§ Extracted information:
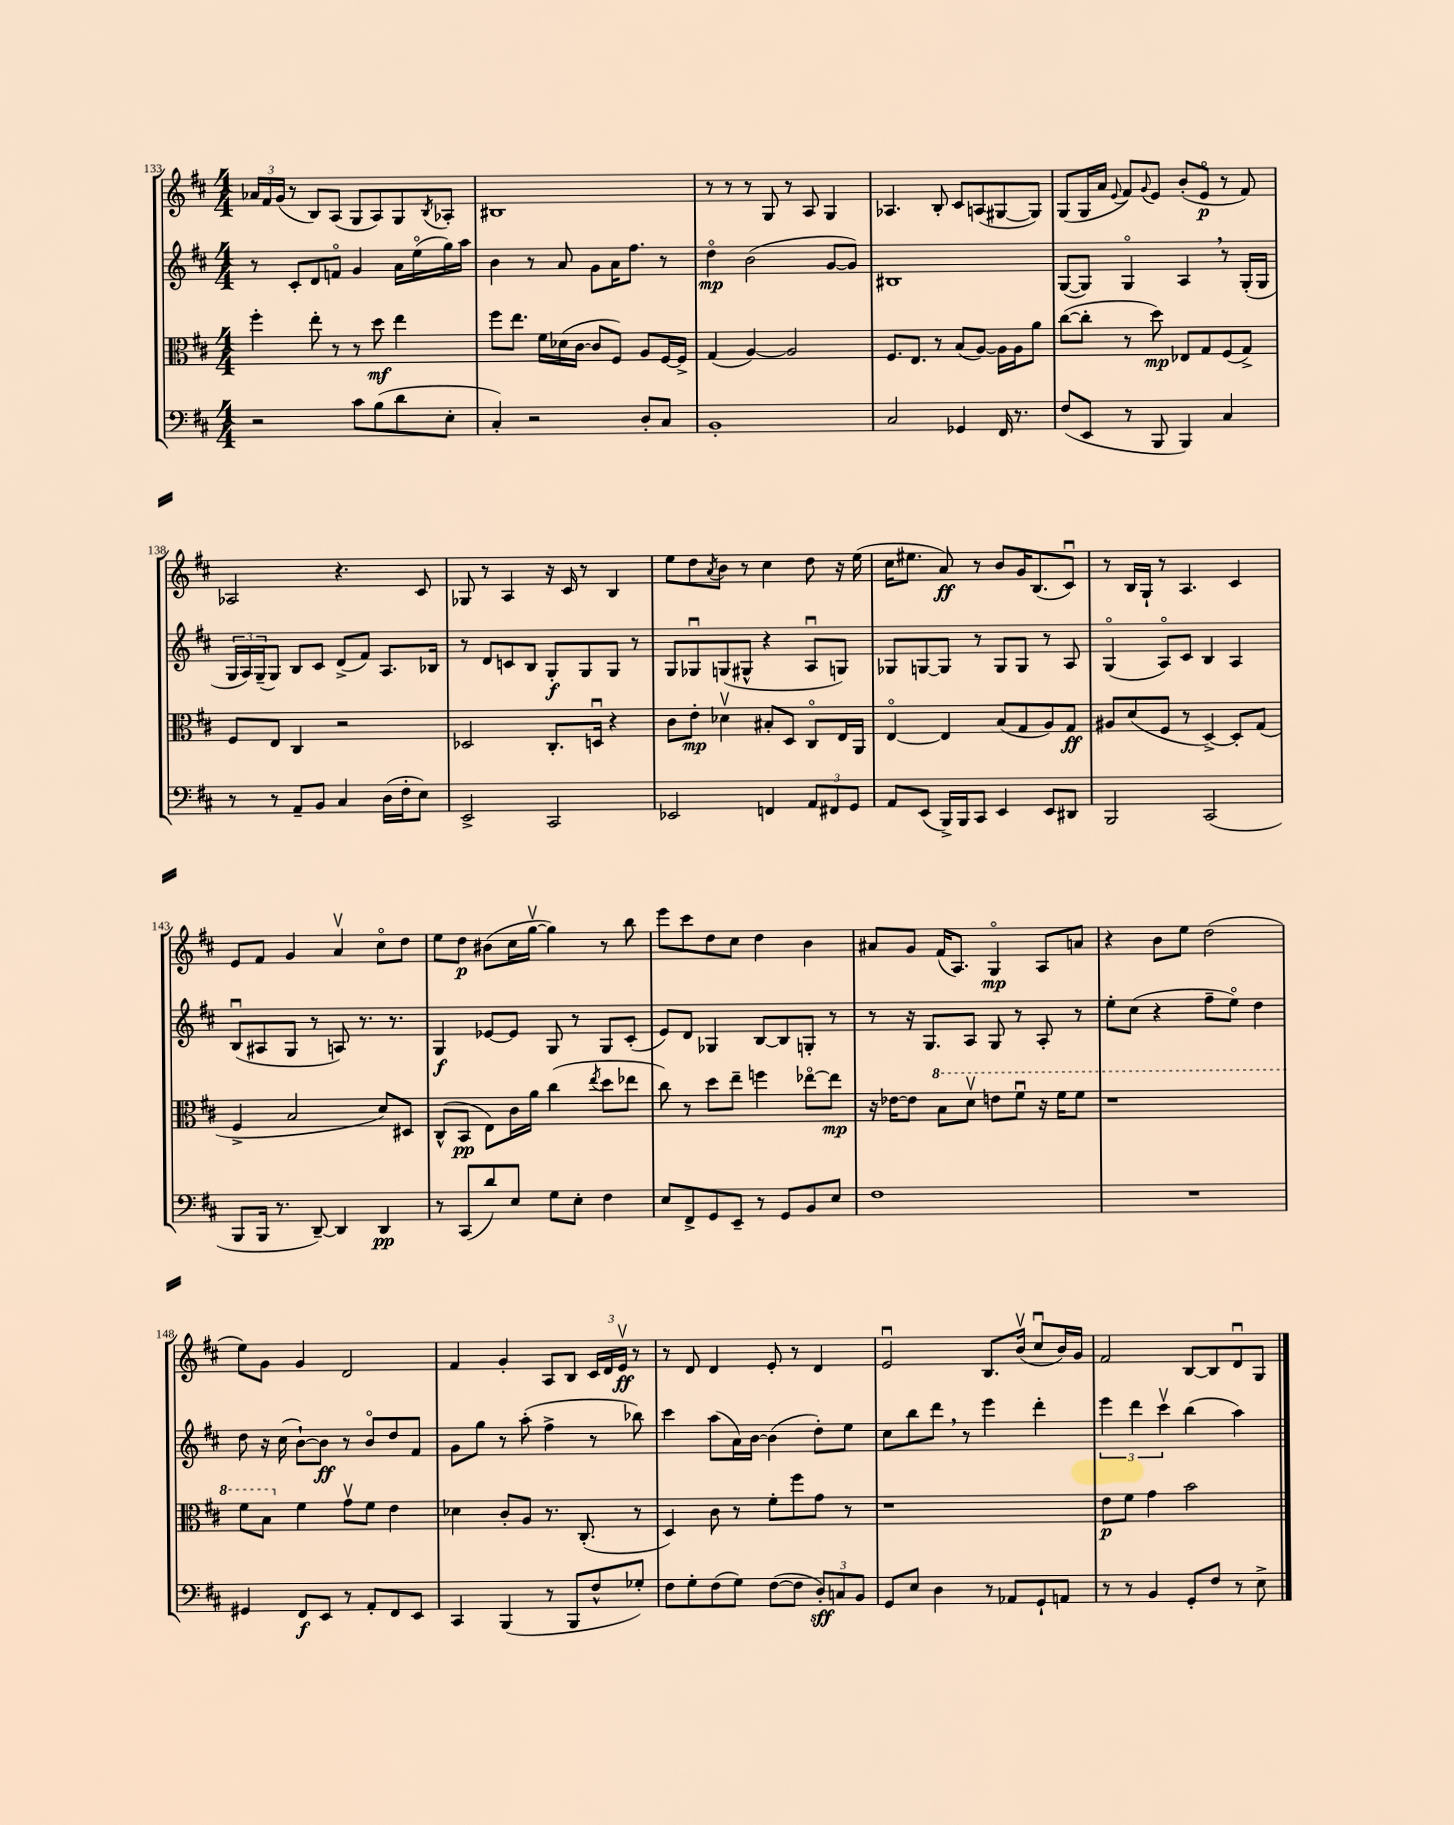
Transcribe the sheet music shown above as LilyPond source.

<<
\new StaffGroup <<
\new Staff = "s0" {
    \clef treble \key d \major \numericTimeSignature \time 4/4
    \tuplet 3/2 { aes'16 fis'16 g'16( } r8 b8) a8( g8 a8) g8 \acciaccatura { b8 } aes8-. |
    bis1 |
    r8 r8 r8 g8 r8 a8 g4 |
    aes4. b8-. cis'8 a8( gis8~ gis8) |
    g8( g16 a'16 \appoggiatura { e'8 } fis'8) \appoggiatura { g'8 } e'8 b'8-.( e'8\flageolet\p r8 fis'8) |
    aes2 r4. cis'8 |
    ges8 r8 a4 r16 cis'16 r8 b4 |
    e''8 d''8 \acciaccatura { a'8 } b'8 r8 cis''4 d''8 r16 e''16( |
    cis''16 eis''8. a'8\ff) r8 b'8 g'16 b8.( cis'8\downbow) |
    r8 b16 g16-! r8 a4. cis'4 |
    e'8 fis'8 g'4 a'4\upbow cis''8\flageolet d''8 |
    e''8 d''8\p bis'8( cis''16 g''16~\upbow g''4) r8 b''8 |
    e'''8 cis'''8 d''8 cis''8 d''4 b'4 |
    ais'8 g'8 fis'16( a8.) g4\flageolet\mp a8 a'8 |
    r4 b'8 e''8 d''2( |
    e''8) g'8 g'4 d'2 |
    fis'4 g'4-. a8 b8 \tuplet 3/2 { cis'16 d'16 e'16\upbow\ff } r8 |
    r8 d'8 d'4 e'8-. r8 d'4 |
    e'2\downbow b8. b'16\upbow( cis''8\downbow b'16) g'16 |
    fis'2 b8~ b8 d'8\downbow g8 \bar "|." |
}
\new Staff = "s1" {
    \clef treble \key d \major \numericTimeSignature \time 4/4
    r8 cis'8-. d'8 f'8\flageolet g'4 a'16 e''16\flageolet( g''16) a''16 |
    b'4 r8 a'8 g'8 a'16 fis''8. r8 |
    d''4\flageolet\mp b'2( g'8~ g'8) |
    bis1 |
    g8~( g8) g4\flageolet a4 \breathe r8 g16-.( g16 |
    \tuplet 3/2 { g16 a16) g16--( } g8) b8 cis'8 d'8->( fis'8) a8. bes16 |
    r8 d'8 c'8 b8 g8-.\f g8 g8 r8 |
    g8 ges8\downbow g8( gis8-^ r4 a8\downbow g8) |
    ges8 g8~ g8 r8 g8 g8 r8 a8 |
    g4\flageolet( a8\flageolet) cis'8 b4 a4 |
    b8\downbow( ais8 g8 r8 a8) r8. r8. |
    g4\f ees'8~ ees'8 g8 r8 g8 cis'8-.( |
    e'8) d'8 ges4 b8~ b8 g8-. r8 |
    r8 r16 g8. a8 g8 r8 a8-. r8 |
    e''8-. cis''8( r4 fis''8-- e''8\flageolet) d''4 |
    d''8 r16 cis''16( b'8~-!) b'8\ff r8 b'8\flageolet d''8 fis'8 |
    g'8 g''8 r8 a''8-.( fis''4-> r8 bes''8) |
    cis'''4 a''8( a'16) b'16~ b'4( d''8-.) e''8 |
    cis''8 b''8 d'''8 \breathe r8 e'''4 d'''4-. |
    \tuplet 3/2 { e'''4 d'''4 cis'''4\upbow } b''4( a''4) \bar "|." |
}
\new Staff = "s2" {
    \clef alto \key d \major \numericTimeSignature \time 4/4
    fis''4-. e''8-. r8 r8 d''8\mf e''4 |
    fis''8 e''8. fis'16 des'16( cis'16~ cis'8 fis8) a8 fis16~ fis16-> |
    g4( a4~) a2 |
    fis8. e8. r8 b8( a8~) a16 a16 a'8 |
    cis''8~( cis''8-. r8 d''8\mp) ees8 g8 fis8( g8->) |
    fis8 e8 cis4 r2 |
    des2 cis8.-. d16\downbow r4 |
    cis'8 e'8-.\mp des'4\upbow bis8-. d8 cis8\flageolet e16 a,16 |
    e4~\flageolet e4 b8( g8 a8) g8\ff |
    ais8 d'8( fis8 r8 d4~->) d8-. g8( |
    fis4-> b2 d'8) dis8 |
    cis8-^( b,8\pp e8) cis'16 a'16 cis''4( \acciaccatura { e''8 } d''8 ees''8 |
    cis''8) r8 d''8 e''8-- f''4 ees''8~\flageolet ees''8\mp |
    r16 ees'16~ ees'8 \ottava #1 b'8 d''8\upbow e''!8 fis''8\downbow r16 fis''16 fis''8 |
    r1 |
    fis''8 b'8 \ottava #0 fis'4 g'8\upbow fis'8 e'4 |
    des'4 cis'8-. a8 r8. cis8.-.( r8 |
    d4) cis'8 r8 fis'8-. fis''8 g'8 r8 |
    r1 |
    e'8\p fis'8 g'4 b'2 \bar "|." |
}
\new Staff = "s3" {
    \clef bass \key d \major \numericTimeSignature \time 4/4
    r2 cis'8 b8( d'8 e8-. |
    cis4-.) r2 d8-. cis8 |
    b,1-. |
    cis2 ges,4 fis,16 r8. |
    fis8( e,8 r8 b,,8 b,,4) cis4 |
    r8 r8 a,8-- b,8 cis4 d16( fis16-. e8) |
    e,2-> cis,2 |
    ees,2 f,4 \tuplet 3/2 { a,8 fis,8 g,8 } |
    a,8 e,8( b,,16->) b,,16 cis,8 e,4 e,8 dis,8 |
    b,,2 cis,2( |
    b,,8 b,,16 r8. d,8~--) d,4 d,4\pp |
    r8 cis,8( d'8) e8 g8 e8-. fis4 |
    e8 fis,8-> g,8 e,8-- r8 g,8 b,8 e8 |
    fis1 |
    R1 |
    gis,4 fis,8\f e,8 r8 a,8-. fis,8 e,8 |
    cis,4 b,,4( r8 b,,8 fis8-^ ges8-.) |
    fis8 g8-. fis8( g8) fis8~( fis8 \tuplet 3/2 { d8-.\sff) c8 b,8 } |
    g,8 e8 d4 r8 aes,8 g,8-! a,8 |
    r8 r8 b,4 g,8-. fis8 r8 e8-> \bar "|." |
}
>>
>>
\layout { \context { \Score currentBarNumber = #133 } }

§ What the exercise asks: Count the lines in the rows above that contain the string "time", with case counting, and reply with only that number.

§ Response: 4